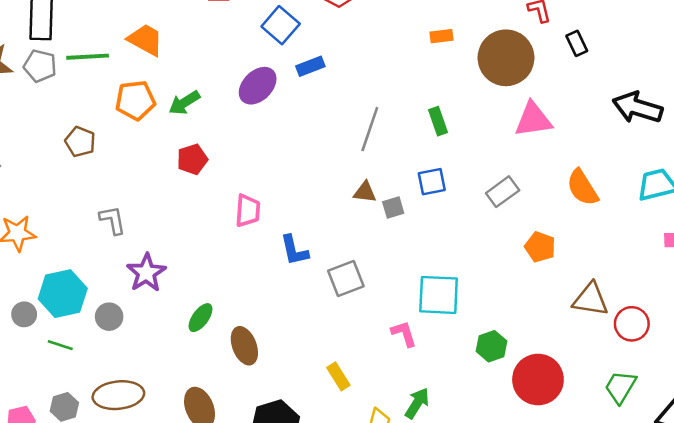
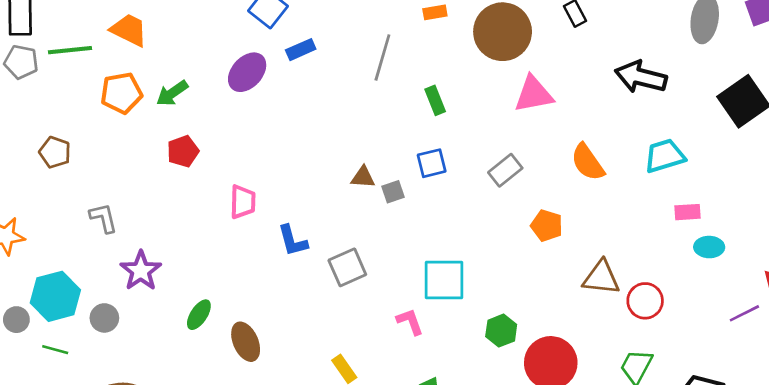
gray line: (370, 129) -> (382, 58), moved
brown pentagon: (80, 142) -> (55, 152), moved

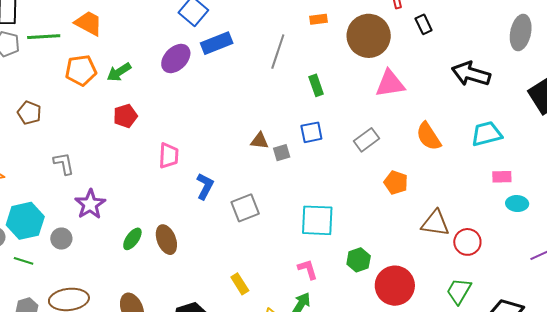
blue rectangle: (301, 50) -> (217, 43), size x1.4
blue L-shape: (293, 241) -> (205, 186), turned -140
pink L-shape: (410, 322) -> (308, 269), moved
brown ellipse: (246, 342) -> (166, 240), moved

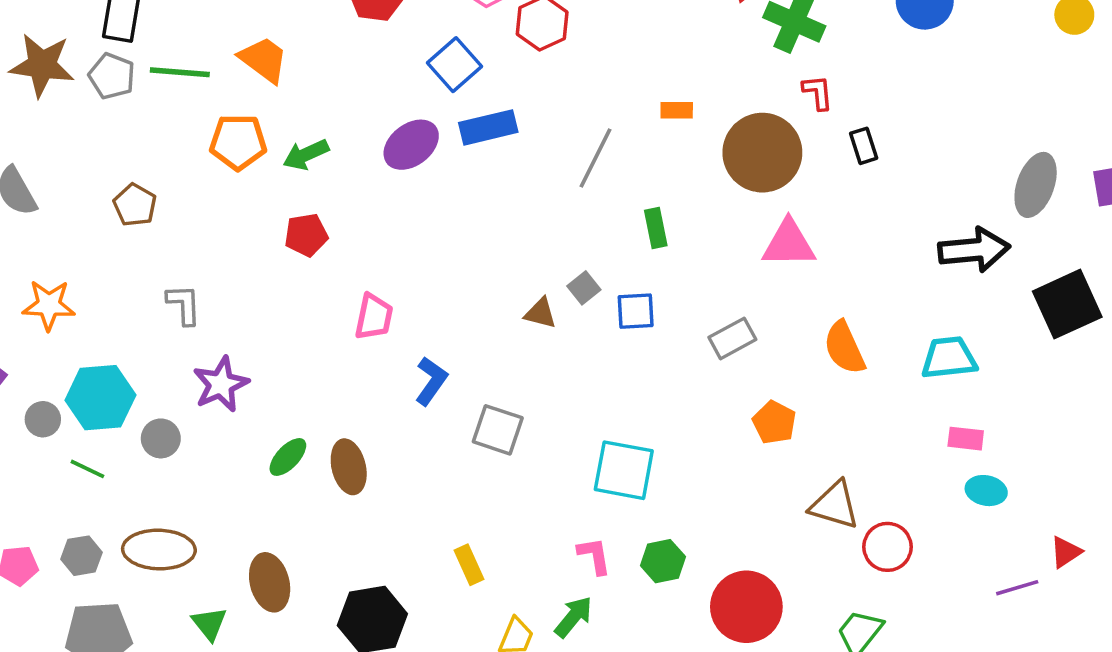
black arrow: (471, 74) -> (974, 250), moved, turned 150
gray square: (282, 153) -> (584, 288), moved, turned -30
gray square: (245, 208) -> (498, 430), turned 32
green hexagon: (359, 260) -> (663, 561), moved

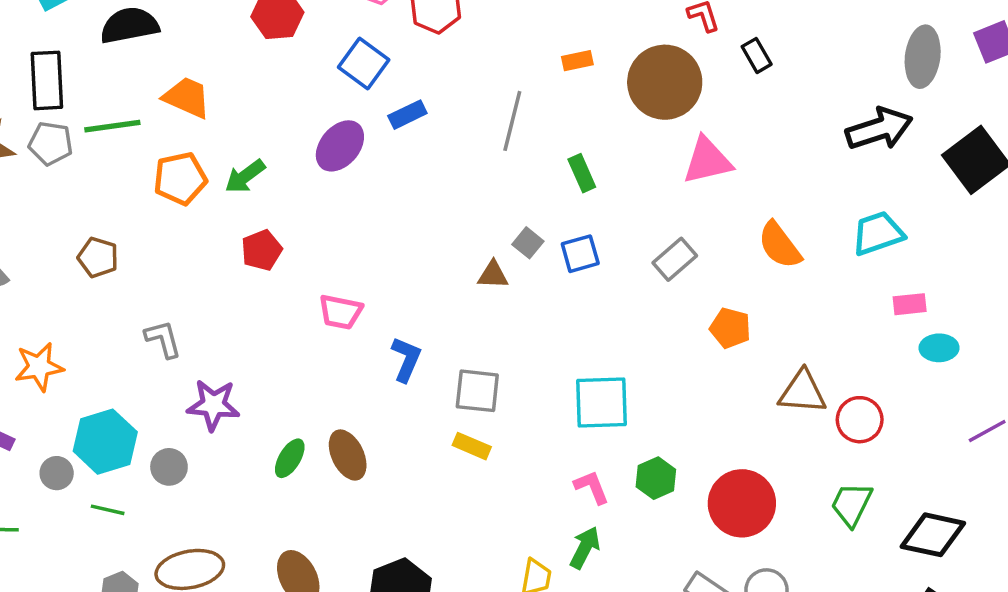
blue rectangle: (488, 127) -> (407, 115), size x0.7
pink trapezoid: (374, 317) -> (341, 312), turned 102
purple star: (221, 384) -> (213, 405), turned -30
yellow rectangle: (469, 565) -> (472, 446), moved, turned -30

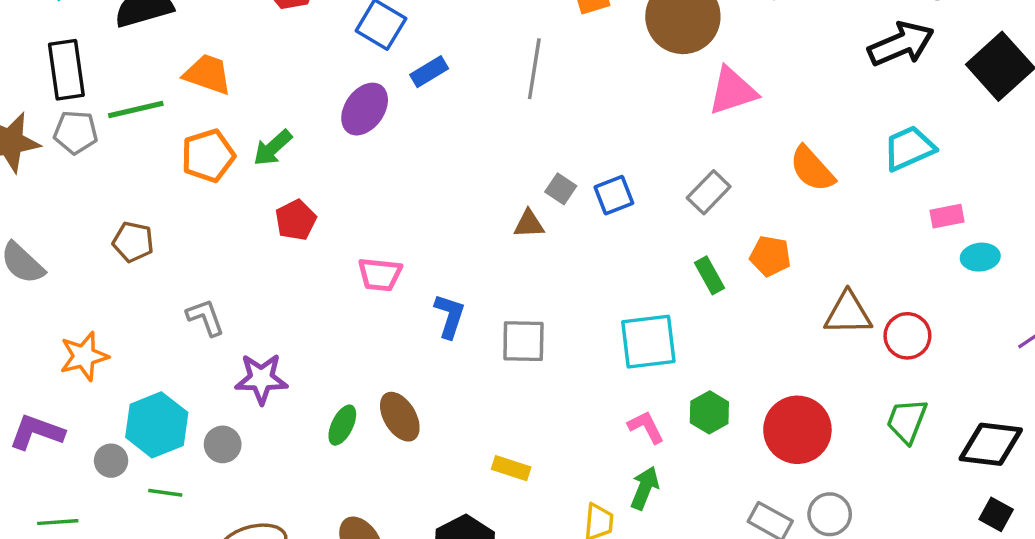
green rectangle: (582, 173) -> (710, 275), moved
yellow rectangle: (472, 446) -> (511, 468), moved

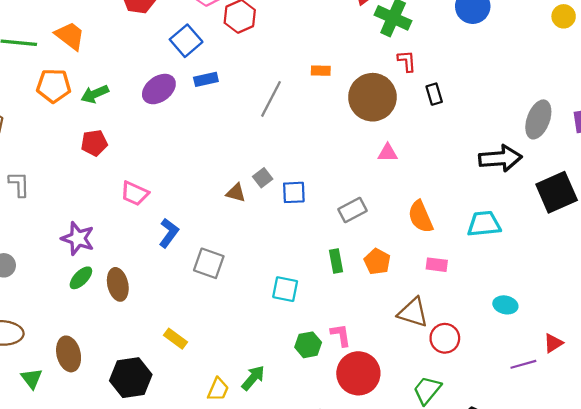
pink triangle: (732, 91) -> (388, 153), size x0.6
pink rectangle: (947, 216) -> (437, 265), moved
cyan square: (648, 342) -> (285, 289), size x0.7
purple star: (261, 379) -> (78, 238), moved
pink L-shape: (646, 427) -> (341, 335), moved

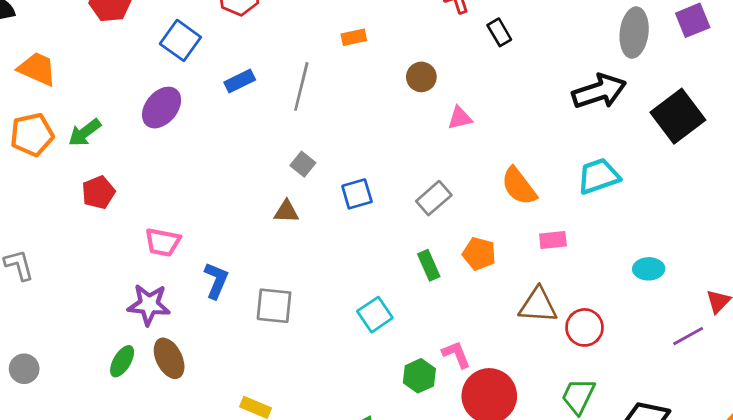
blue rectangle: (206, 79) -> (240, 81), moved
brown circle: (372, 97) -> (421, 77), moved, size x0.5
gray square: (263, 178) -> (303, 164), moved
purple star: (78, 238) -> (149, 305), moved
cyan square: (285, 289) -> (375, 315), turned -32

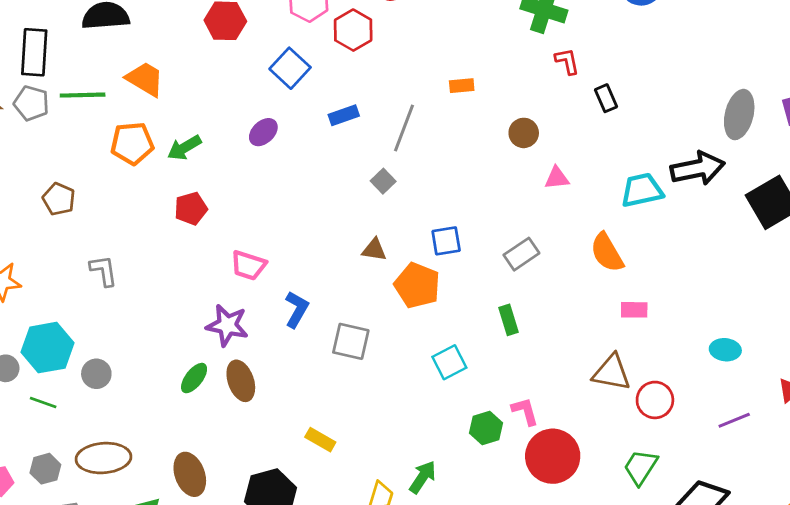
purple ellipse: (162, 108) -> (263, 132), size x0.7
gray square: (303, 164) -> (383, 181), moved
cyan trapezoid: (599, 176) -> (642, 190), moved
orange pentagon: (479, 254) -> (417, 285), moved, size x1.4
purple line: (688, 336) -> (734, 420), moved

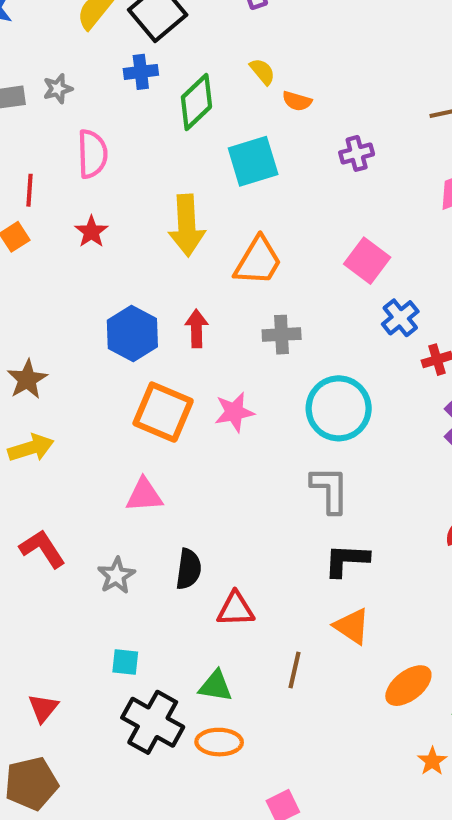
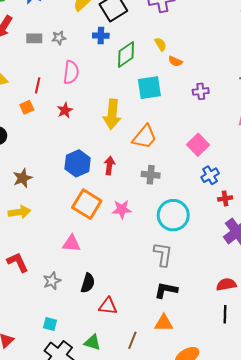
orange triangle: (352, 626) -> (164, 323), turned -42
..........
Problem requirements: Every line in the data above that contains the word "shape" should be copied.

Exercise response:
blue L-shape: (293, 241) -> (205, 186), turned -140
pink L-shape: (410, 322) -> (308, 269), moved
pink L-shape: (646, 427) -> (341, 335), moved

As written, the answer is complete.